* _WHAT YOU NEED TO DO_:
Which lines run from the line with "shifted | mimusil" through the line with "shifted | tinite" in the entries below? Print them exactly, both ends included, and nothing more.

* _DATA IN THIS EXERCISE_:
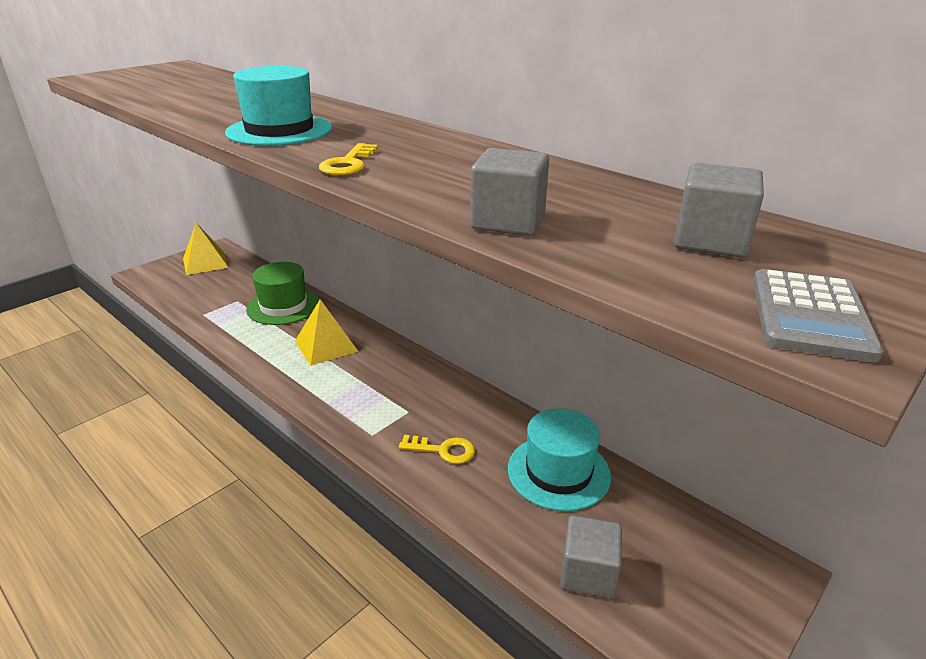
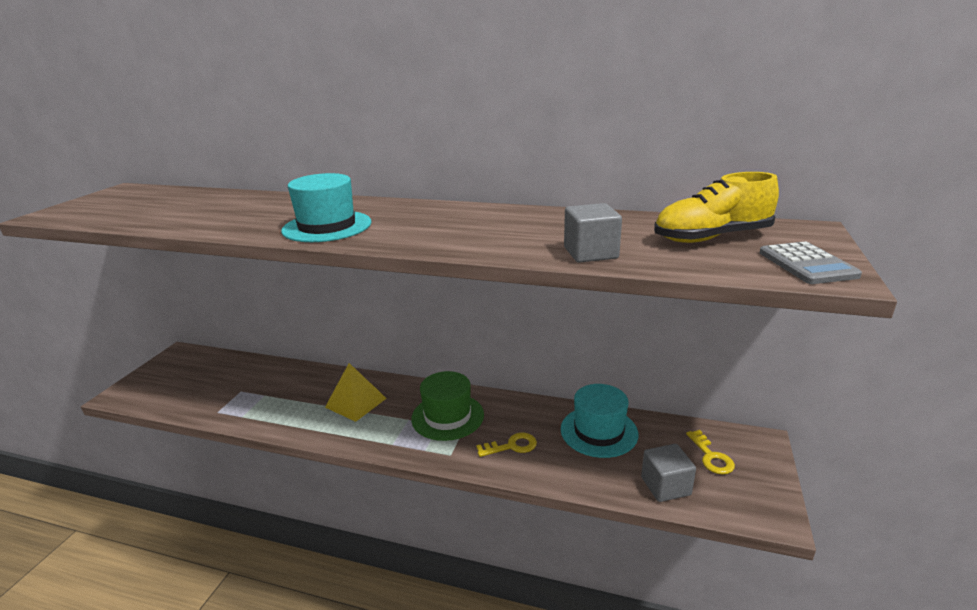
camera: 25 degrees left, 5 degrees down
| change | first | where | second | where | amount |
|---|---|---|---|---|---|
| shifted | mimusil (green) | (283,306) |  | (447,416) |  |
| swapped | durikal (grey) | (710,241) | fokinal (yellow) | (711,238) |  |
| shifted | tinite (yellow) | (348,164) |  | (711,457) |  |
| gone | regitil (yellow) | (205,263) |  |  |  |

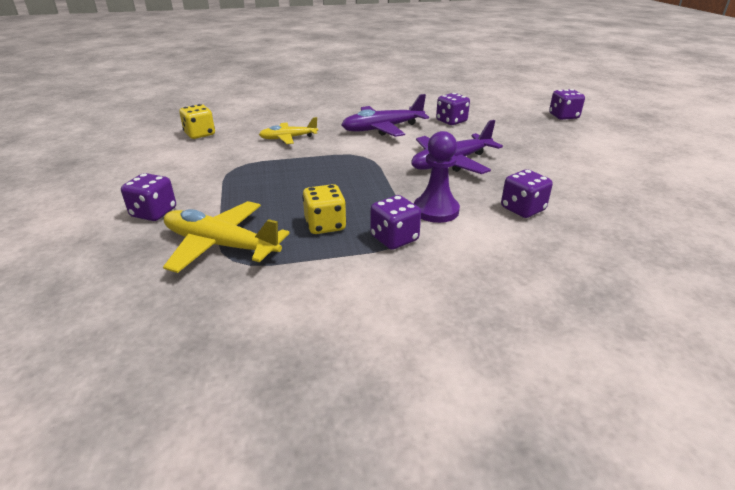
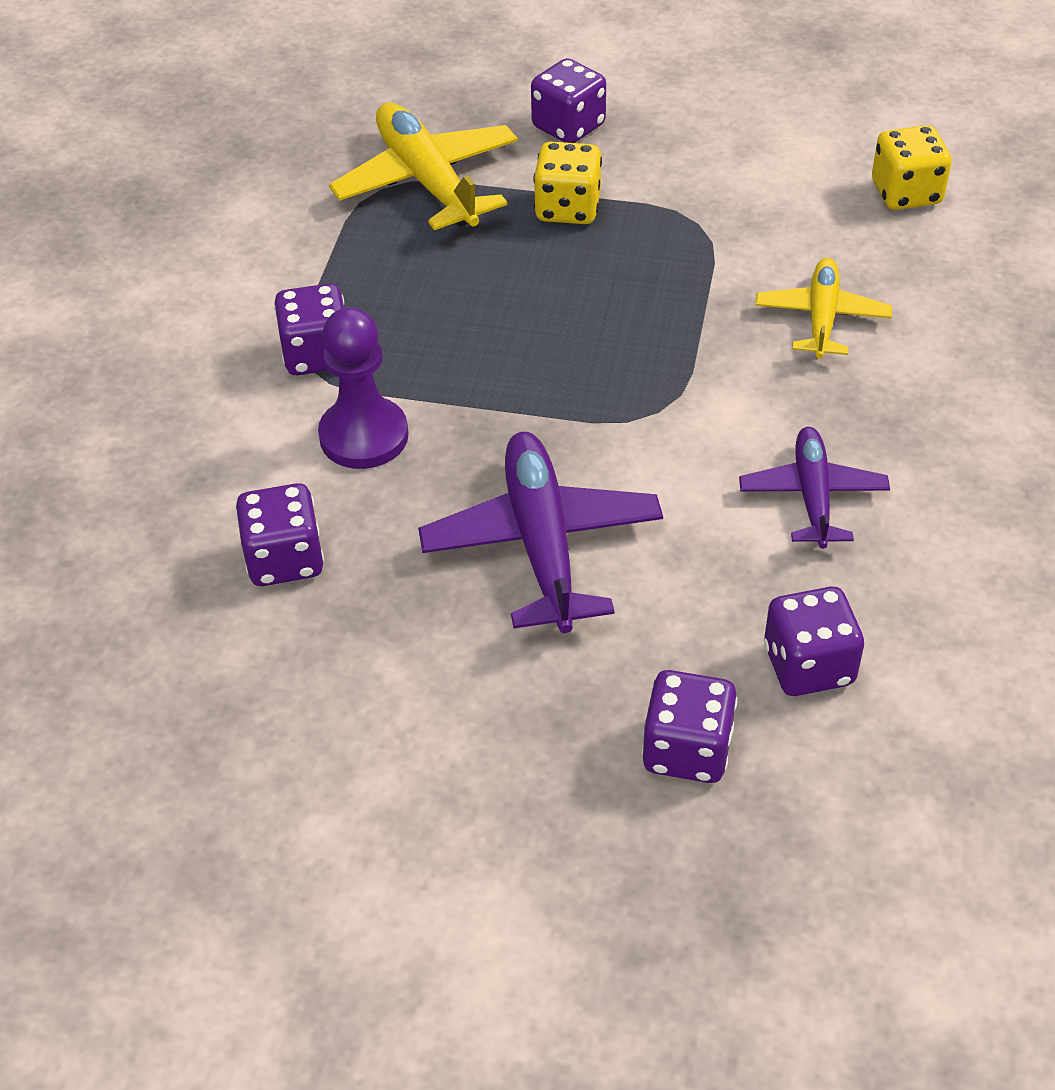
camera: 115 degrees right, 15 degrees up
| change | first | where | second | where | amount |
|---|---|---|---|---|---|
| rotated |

...

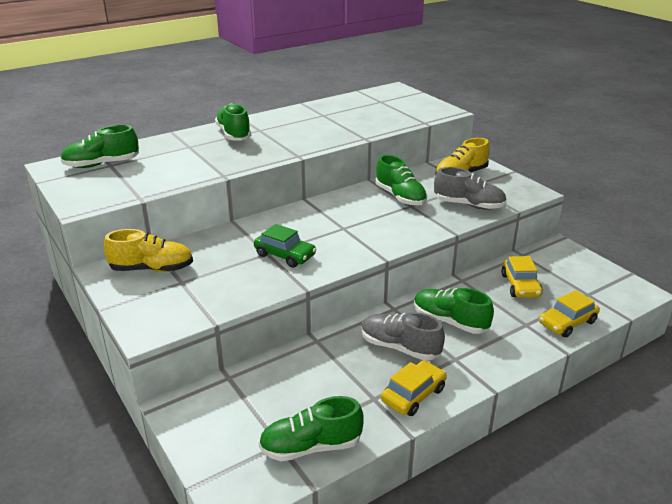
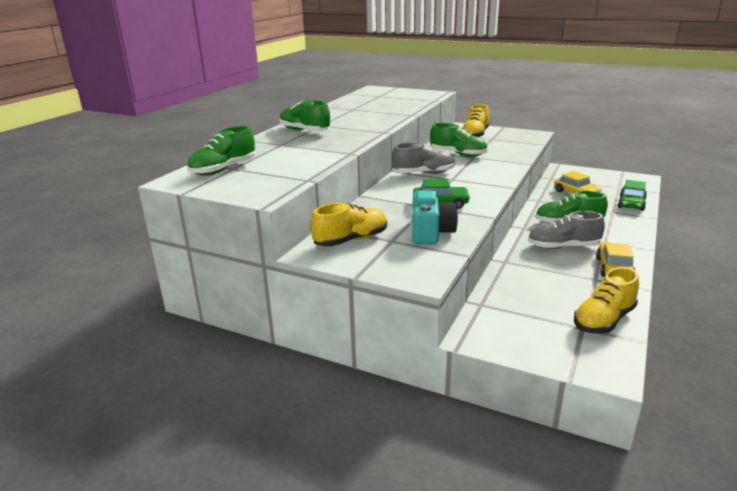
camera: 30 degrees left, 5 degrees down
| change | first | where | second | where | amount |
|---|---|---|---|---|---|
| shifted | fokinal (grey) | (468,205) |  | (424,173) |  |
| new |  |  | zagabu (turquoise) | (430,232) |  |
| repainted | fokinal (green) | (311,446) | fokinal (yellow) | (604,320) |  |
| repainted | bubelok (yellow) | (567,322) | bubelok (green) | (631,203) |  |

...

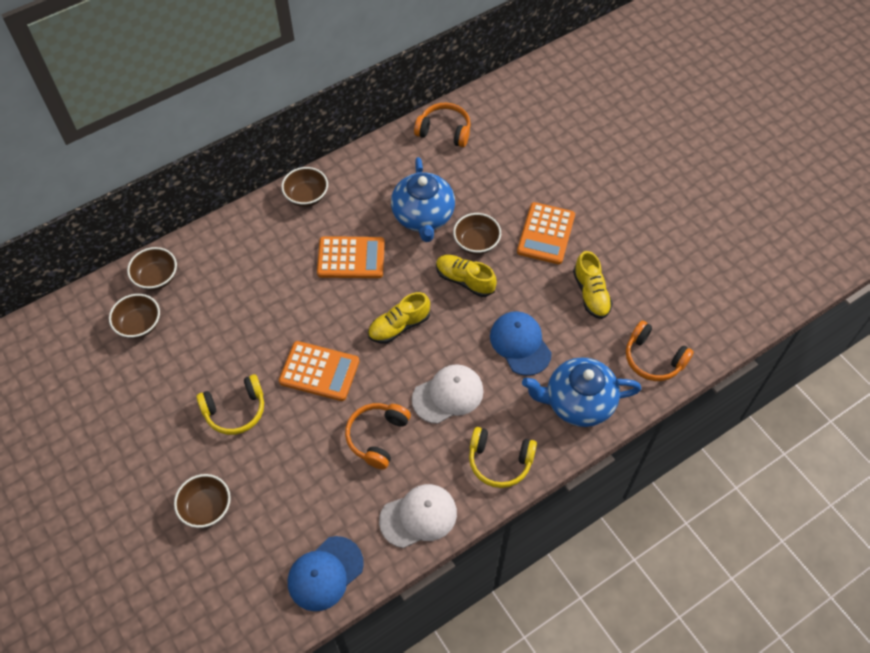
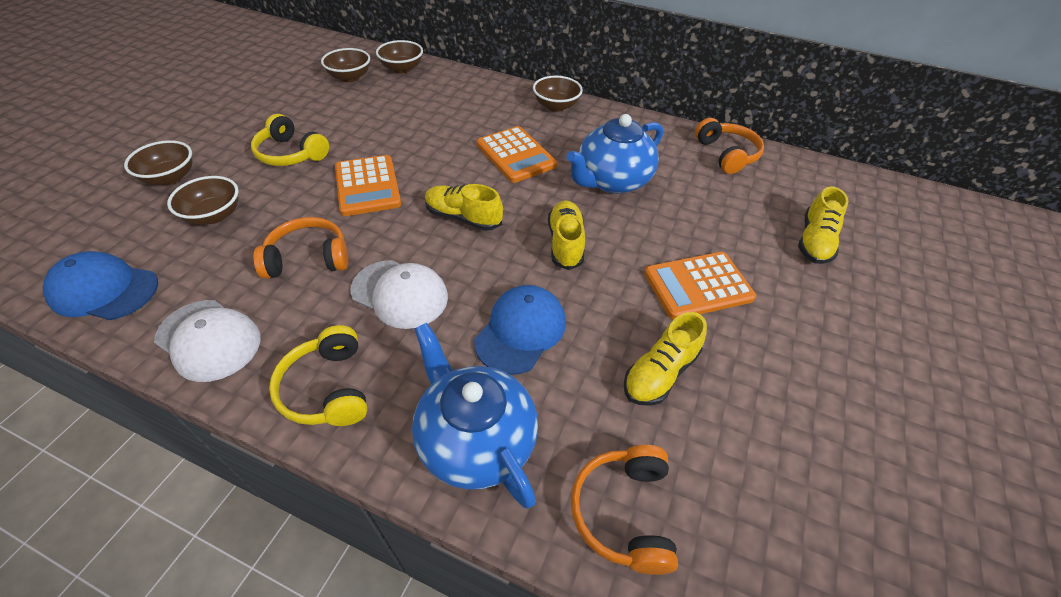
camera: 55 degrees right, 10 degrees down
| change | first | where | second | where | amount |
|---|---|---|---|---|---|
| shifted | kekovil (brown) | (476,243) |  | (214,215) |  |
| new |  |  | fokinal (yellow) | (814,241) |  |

* _ANSWER BOX_:
| shifted | mimusil (green) | (283,306) |  | (447,416) |  |
| swapped | durikal (grey) | (710,241) | fokinal (yellow) | (711,238) |  |
| shifted | tinite (yellow) | (348,164) |  | (711,457) |  |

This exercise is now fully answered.